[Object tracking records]
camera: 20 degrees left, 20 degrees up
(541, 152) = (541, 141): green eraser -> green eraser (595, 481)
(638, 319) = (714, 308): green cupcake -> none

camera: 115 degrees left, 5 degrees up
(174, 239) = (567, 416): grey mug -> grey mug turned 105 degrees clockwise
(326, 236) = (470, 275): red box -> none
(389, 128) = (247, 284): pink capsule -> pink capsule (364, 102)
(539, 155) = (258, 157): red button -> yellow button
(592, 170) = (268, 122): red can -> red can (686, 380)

§ **EXERCISE GOAL**:
Give back the entries exactly. Omit none of them.

§ **ANSWER SECTION**:
camera: 20 degrees left, 20 degrees up
(541, 152) = (541, 141): green eraser -> green eraser (595, 481)
(638, 319) = (714, 308): green cupcake -> none

camera: 115 degrees left, 5 degrees up
(174, 239) = (567, 416): grey mug -> grey mug turned 105 degrees clockwise
(326, 236) = (470, 275): red box -> none
(389, 128) = (247, 284): pink capsule -> pink capsule (364, 102)
(539, 155) = (258, 157): red button -> yellow button
(592, 170) = (268, 122): red can -> red can (686, 380)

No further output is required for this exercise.